[Records contained in a dataset]
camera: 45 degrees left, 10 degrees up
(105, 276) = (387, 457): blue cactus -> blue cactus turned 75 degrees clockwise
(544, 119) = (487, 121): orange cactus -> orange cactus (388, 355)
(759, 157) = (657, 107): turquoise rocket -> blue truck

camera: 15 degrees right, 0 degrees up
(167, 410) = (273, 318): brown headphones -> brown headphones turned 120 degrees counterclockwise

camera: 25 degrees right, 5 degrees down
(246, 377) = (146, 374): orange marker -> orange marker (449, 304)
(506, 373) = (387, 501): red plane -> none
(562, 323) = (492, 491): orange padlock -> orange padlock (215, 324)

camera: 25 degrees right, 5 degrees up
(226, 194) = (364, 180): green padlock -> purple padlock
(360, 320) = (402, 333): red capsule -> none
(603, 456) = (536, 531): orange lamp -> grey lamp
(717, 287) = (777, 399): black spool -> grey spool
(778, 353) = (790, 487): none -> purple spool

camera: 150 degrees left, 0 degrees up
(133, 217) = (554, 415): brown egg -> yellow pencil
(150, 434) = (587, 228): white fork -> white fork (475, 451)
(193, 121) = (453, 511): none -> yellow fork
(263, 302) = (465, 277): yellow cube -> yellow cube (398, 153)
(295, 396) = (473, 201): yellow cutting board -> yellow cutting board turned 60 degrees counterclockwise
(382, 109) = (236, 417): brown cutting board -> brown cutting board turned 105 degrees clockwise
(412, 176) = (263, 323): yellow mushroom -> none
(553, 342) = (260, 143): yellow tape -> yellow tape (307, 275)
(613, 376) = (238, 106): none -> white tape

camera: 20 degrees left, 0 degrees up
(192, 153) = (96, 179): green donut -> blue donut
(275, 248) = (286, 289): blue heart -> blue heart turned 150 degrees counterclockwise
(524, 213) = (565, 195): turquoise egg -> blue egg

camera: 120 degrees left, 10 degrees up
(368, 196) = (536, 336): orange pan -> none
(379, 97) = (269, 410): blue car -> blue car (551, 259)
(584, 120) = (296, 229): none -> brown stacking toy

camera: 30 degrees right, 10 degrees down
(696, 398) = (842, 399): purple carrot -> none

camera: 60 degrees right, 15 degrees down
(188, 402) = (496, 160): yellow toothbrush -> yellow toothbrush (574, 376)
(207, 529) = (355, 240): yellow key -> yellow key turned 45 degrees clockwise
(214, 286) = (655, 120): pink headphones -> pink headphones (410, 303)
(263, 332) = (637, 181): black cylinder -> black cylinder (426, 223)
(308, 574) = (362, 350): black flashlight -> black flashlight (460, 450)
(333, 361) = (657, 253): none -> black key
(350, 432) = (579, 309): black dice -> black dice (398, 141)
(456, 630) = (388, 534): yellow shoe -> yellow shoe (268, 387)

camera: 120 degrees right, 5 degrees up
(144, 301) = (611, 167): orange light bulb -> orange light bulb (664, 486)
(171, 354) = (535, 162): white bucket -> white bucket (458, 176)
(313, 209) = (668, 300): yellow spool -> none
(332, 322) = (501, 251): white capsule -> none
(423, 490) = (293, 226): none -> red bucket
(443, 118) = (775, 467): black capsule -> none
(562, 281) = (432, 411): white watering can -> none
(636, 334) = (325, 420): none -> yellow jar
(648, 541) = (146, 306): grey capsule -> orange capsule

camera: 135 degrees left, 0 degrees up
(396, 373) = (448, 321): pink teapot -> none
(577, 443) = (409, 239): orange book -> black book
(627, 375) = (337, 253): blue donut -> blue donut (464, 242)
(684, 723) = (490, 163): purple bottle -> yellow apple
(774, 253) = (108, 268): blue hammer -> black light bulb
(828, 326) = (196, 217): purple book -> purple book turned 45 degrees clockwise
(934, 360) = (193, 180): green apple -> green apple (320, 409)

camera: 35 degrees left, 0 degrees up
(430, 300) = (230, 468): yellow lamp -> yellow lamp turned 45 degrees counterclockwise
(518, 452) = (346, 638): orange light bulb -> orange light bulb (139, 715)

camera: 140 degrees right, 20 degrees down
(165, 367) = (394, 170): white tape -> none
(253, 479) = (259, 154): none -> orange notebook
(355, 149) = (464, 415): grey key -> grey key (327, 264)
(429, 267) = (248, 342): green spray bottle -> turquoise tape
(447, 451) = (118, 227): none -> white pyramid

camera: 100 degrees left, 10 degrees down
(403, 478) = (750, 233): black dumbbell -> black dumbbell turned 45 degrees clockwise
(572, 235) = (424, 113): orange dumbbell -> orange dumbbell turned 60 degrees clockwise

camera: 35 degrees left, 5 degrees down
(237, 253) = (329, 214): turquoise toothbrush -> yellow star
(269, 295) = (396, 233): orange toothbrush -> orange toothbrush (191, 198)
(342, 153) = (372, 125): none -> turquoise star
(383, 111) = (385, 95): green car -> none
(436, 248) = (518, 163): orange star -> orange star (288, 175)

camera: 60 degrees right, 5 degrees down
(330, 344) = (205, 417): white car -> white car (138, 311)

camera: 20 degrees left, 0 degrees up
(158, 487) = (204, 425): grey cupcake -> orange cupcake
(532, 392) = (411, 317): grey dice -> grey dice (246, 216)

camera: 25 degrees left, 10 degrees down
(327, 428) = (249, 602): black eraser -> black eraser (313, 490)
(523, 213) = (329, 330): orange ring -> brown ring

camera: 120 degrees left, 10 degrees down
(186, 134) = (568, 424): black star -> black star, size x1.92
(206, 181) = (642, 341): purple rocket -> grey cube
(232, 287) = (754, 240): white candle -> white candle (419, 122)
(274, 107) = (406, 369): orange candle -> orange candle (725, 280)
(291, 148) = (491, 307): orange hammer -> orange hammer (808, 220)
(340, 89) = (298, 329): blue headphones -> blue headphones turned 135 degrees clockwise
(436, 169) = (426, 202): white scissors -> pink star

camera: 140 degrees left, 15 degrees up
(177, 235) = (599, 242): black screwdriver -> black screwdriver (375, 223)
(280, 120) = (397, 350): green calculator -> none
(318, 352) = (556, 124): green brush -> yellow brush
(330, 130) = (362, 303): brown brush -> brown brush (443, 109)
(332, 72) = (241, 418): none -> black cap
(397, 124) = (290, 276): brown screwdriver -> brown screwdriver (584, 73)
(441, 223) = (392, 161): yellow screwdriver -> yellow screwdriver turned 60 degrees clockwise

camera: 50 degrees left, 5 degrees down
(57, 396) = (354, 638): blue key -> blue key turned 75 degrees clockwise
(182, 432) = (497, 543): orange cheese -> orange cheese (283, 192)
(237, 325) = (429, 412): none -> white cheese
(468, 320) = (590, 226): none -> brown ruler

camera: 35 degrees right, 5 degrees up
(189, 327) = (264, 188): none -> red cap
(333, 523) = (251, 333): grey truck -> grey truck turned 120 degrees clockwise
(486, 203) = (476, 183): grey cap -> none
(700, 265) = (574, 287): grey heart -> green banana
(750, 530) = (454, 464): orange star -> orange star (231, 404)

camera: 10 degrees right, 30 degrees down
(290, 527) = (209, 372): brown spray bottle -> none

_Your task_
Give back each record exactly, from the first line through the last.

_Written solution_
camera: 45 degrees left, 10 degrees up
(105, 276) = (387, 457): blue cactus -> blue cactus turned 75 degrees clockwise
(544, 119) = (487, 121): orange cactus -> orange cactus (388, 355)
(759, 157) = (657, 107): turquoise rocket -> blue truck

camera: 15 degrees right, 0 degrees up
(167, 410) = (273, 318): brown headphones -> brown headphones turned 120 degrees counterclockwise

camera: 25 degrees right, 5 degrees down
(246, 377) = (146, 374): orange marker -> orange marker (449, 304)
(506, 373) = (387, 501): red plane -> none
(562, 323) = (492, 491): orange padlock -> orange padlock (215, 324)

camera: 25 degrees right, 5 degrees up
(226, 194) = (364, 180): green padlock -> purple padlock
(360, 320) = (402, 333): red capsule -> none
(603, 456) = (536, 531): orange lamp -> grey lamp
(717, 287) = (777, 399): black spool -> grey spool
(778, 353) = (790, 487): none -> purple spool

camera: 150 degrees left, 0 degrees up
(133, 217) = (554, 415): brown egg -> yellow pencil
(150, 434) = (587, 228): white fork -> white fork (475, 451)
(193, 121) = (453, 511): none -> yellow fork
(263, 302) = (465, 277): yellow cube -> yellow cube (398, 153)
(295, 396) = (473, 201): yellow cutting board -> yellow cutting board turned 60 degrees counterclockwise
(382, 109) = (236, 417): brown cutting board -> brown cutting board turned 105 degrees clockwise
(412, 176) = (263, 323): yellow mushroom -> none
(553, 342) = (260, 143): yellow tape -> yellow tape (307, 275)
(613, 376) = (238, 106): none -> white tape

camera: 20 degrees left, 0 degrees up
(192, 153) = (96, 179): green donut -> blue donut
(275, 248) = (286, 289): blue heart -> blue heart turned 150 degrees counterclockwise
(524, 213) = (565, 195): turquoise egg -> blue egg

camera: 120 degrees left, 10 degrees up
(368, 196) = (536, 336): orange pan -> none
(379, 97) = (269, 410): blue car -> blue car (551, 259)
(584, 120) = (296, 229): none -> brown stacking toy

camera: 30 degrees right, 10 degrees down
(696, 398) = (842, 399): purple carrot -> none

camera: 60 degrees right, 15 degrees down
(188, 402) = (496, 160): yellow toothbrush -> yellow toothbrush (574, 376)
(207, 529) = (355, 240): yellow key -> yellow key turned 45 degrees clockwise
(214, 286) = (655, 120): pink headphones -> pink headphones (410, 303)
(263, 332) = (637, 181): black cylinder -> black cylinder (426, 223)
(308, 574) = (362, 350): black flashlight -> black flashlight (460, 450)
(333, 361) = (657, 253): none -> black key
(350, 432) = (579, 309): black dice -> black dice (398, 141)
(456, 630) = (388, 534): yellow shoe -> yellow shoe (268, 387)

camera: 120 degrees right, 5 degrees up
(144, 301) = (611, 167): orange light bulb -> orange light bulb (664, 486)
(171, 354) = (535, 162): white bucket -> white bucket (458, 176)
(313, 209) = (668, 300): yellow spool -> none
(332, 322) = (501, 251): white capsule -> none
(423, 490) = (293, 226): none -> red bucket
(443, 118) = (775, 467): black capsule -> none
(562, 281) = (432, 411): white watering can -> none
(636, 334) = (325, 420): none -> yellow jar
(648, 541) = (146, 306): grey capsule -> orange capsule

camera: 135 degrees left, 0 degrees up
(396, 373) = (448, 321): pink teapot -> none
(577, 443) = (409, 239): orange book -> black book
(627, 375) = (337, 253): blue donut -> blue donut (464, 242)
(684, 723) = (490, 163): purple bottle -> yellow apple
(774, 253) = (108, 268): blue hammer -> black light bulb
(828, 326) = (196, 217): purple book -> purple book turned 45 degrees clockwise
(934, 360) = (193, 180): green apple -> green apple (320, 409)

camera: 35 degrees left, 0 degrees up
(430, 300) = (230, 468): yellow lamp -> yellow lamp turned 45 degrees counterclockwise
(518, 452) = (346, 638): orange light bulb -> orange light bulb (139, 715)

camera: 140 degrees right, 20 degrees down
(165, 367) = (394, 170): white tape -> none
(253, 479) = (259, 154): none -> orange notebook
(355, 149) = (464, 415): grey key -> grey key (327, 264)
(429, 267) = (248, 342): green spray bottle -> turquoise tape
(447, 451) = (118, 227): none -> white pyramid

camera: 100 degrees left, 10 degrees down
(403, 478) = (750, 233): black dumbbell -> black dumbbell turned 45 degrees clockwise
(572, 235) = (424, 113): orange dumbbell -> orange dumbbell turned 60 degrees clockwise

camera: 35 degrees left, 5 degrees down
(237, 253) = (329, 214): turquoise toothbrush -> yellow star
(269, 295) = (396, 233): orange toothbrush -> orange toothbrush (191, 198)
(342, 153) = (372, 125): none -> turquoise star
(383, 111) = (385, 95): green car -> none
(436, 248) = (518, 163): orange star -> orange star (288, 175)

camera: 60 degrees right, 5 degrees down
(330, 344) = (205, 417): white car -> white car (138, 311)

camera: 20 degrees left, 0 degrees up
(158, 487) = (204, 425): grey cupcake -> orange cupcake
(532, 392) = (411, 317): grey dice -> grey dice (246, 216)

camera: 25 degrees left, 10 degrees down
(327, 428) = (249, 602): black eraser -> black eraser (313, 490)
(523, 213) = (329, 330): orange ring -> brown ring

camera: 120 degrees left, 10 degrees down
(186, 134) = (568, 424): black star -> black star, size x1.92
(206, 181) = (642, 341): purple rocket -> grey cube
(232, 287) = (754, 240): white candle -> white candle (419, 122)
(274, 107) = (406, 369): orange candle -> orange candle (725, 280)
(291, 148) = (491, 307): orange hammer -> orange hammer (808, 220)
(340, 89) = (298, 329): blue headphones -> blue headphones turned 135 degrees clockwise
(436, 169) = (426, 202): white scissors -> pink star

camera: 140 degrees left, 15 degrees up
(177, 235) = (599, 242): black screwdriver -> black screwdriver (375, 223)
(280, 120) = (397, 350): green calculator -> none
(318, 352) = (556, 124): green brush -> yellow brush
(330, 130) = (362, 303): brown brush -> brown brush (443, 109)
(332, 72) = (241, 418): none -> black cap
(397, 124) = (290, 276): brown screwdriver -> brown screwdriver (584, 73)
(441, 223) = (392, 161): yellow screwdriver -> yellow screwdriver turned 60 degrees clockwise

camera: 50 degrees left, 5 degrees down
(57, 396) = (354, 638): blue key -> blue key turned 75 degrees clockwise
(182, 432) = (497, 543): orange cheese -> orange cheese (283, 192)
(237, 325) = (429, 412): none -> white cheese
(468, 320) = (590, 226): none -> brown ruler

camera: 35 degrees right, 5 degrees up
(189, 327) = (264, 188): none -> red cap
(333, 523) = (251, 333): grey truck -> grey truck turned 120 degrees clockwise
(486, 203) = (476, 183): grey cap -> none
(700, 265) = (574, 287): grey heart -> green banana
(750, 530) = (454, 464): orange star -> orange star (231, 404)

camera: 10 degrees right, 30 degrees down
(290, 527) = (209, 372): brown spray bottle -> none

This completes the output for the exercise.